= Task item =
From the listing that follows, count the lines including "green" and give the number alone.

= Material to process =
━━━━━━━━━━━━━━━━

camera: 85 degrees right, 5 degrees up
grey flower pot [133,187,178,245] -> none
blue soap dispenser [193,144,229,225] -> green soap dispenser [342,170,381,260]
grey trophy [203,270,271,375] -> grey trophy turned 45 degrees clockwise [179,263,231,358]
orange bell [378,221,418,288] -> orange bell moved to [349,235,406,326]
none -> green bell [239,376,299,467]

━━━━━━━━━━━━━━━━

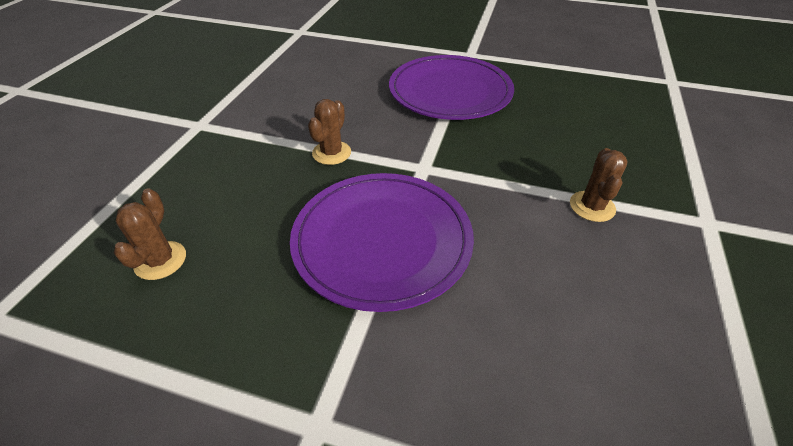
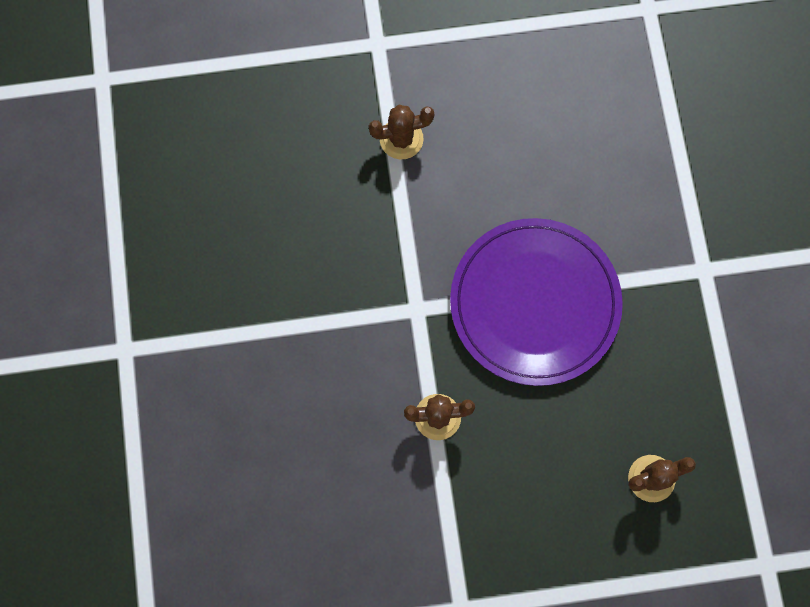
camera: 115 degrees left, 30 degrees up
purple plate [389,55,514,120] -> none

━━━━━━━━━━━━━━━━

= Finished exercise =
2